- Assignment: Return the listing exactly as it appears, but strip out the images.

- Given material:

↓↓↓

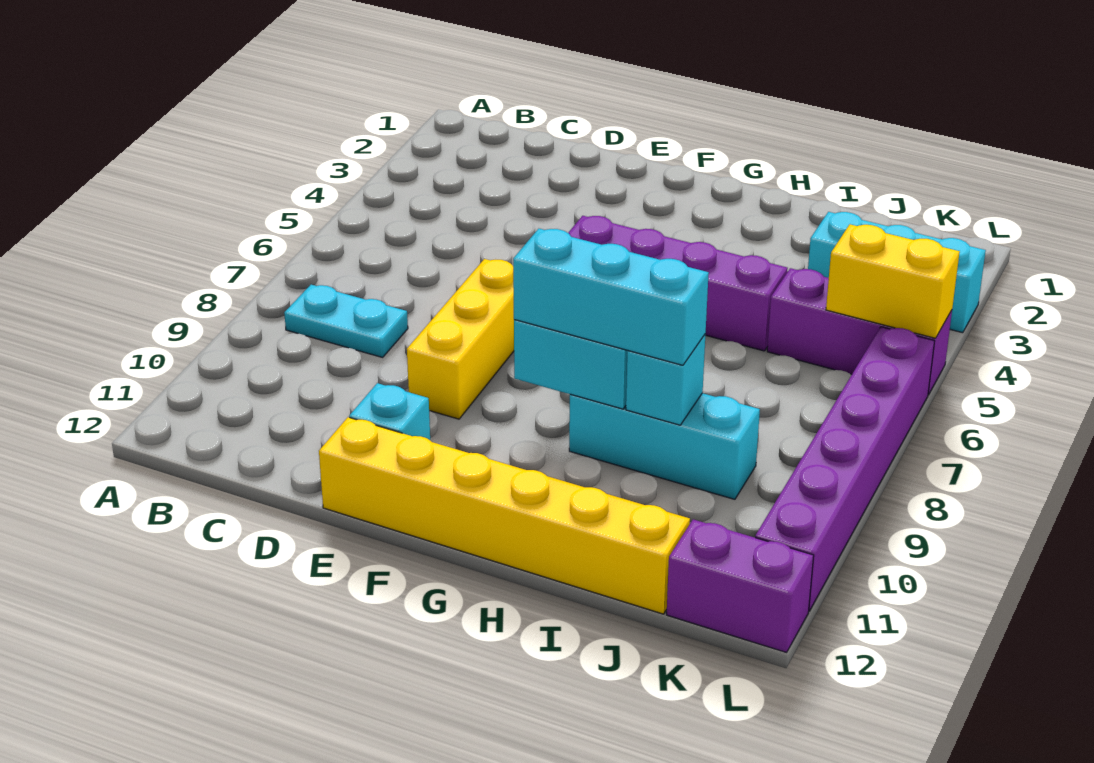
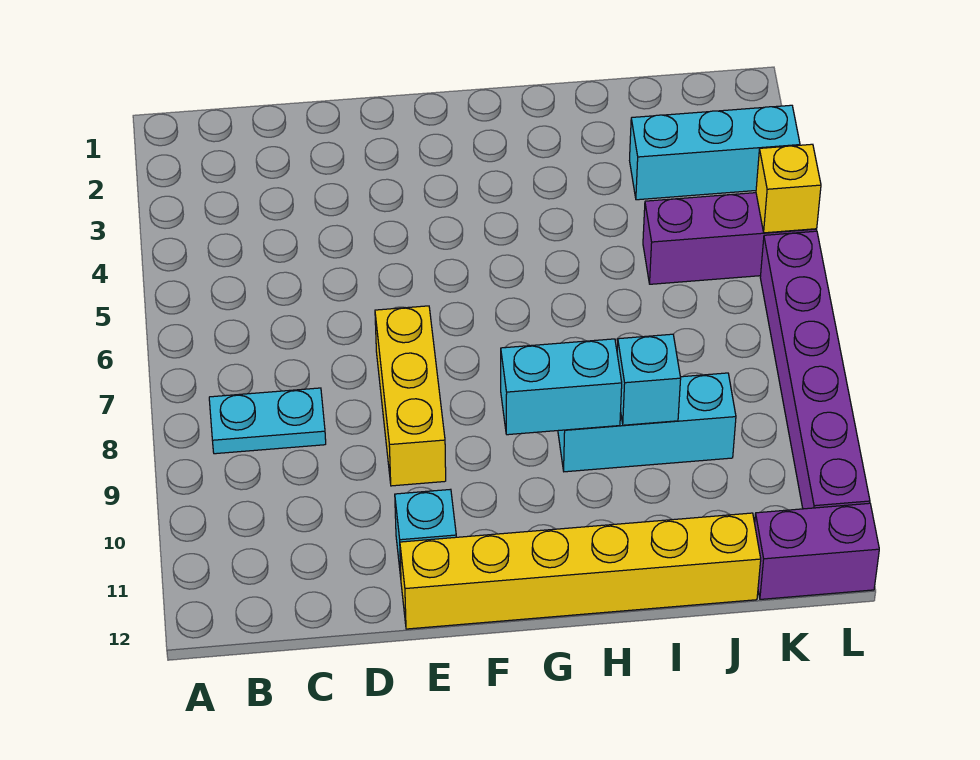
purple brick F5:I5 level 1 -> none
cyan brick G9:I9 level 3 -> none
yellow brick K5:L5 level 2 -> yellow brick L5 level 2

↑↑↑

- Response area:
purple brick F5:I5 level 1 -> none
cyan brick G9:I9 level 3 -> none
yellow brick K5:L5 level 2 -> yellow brick L5 level 2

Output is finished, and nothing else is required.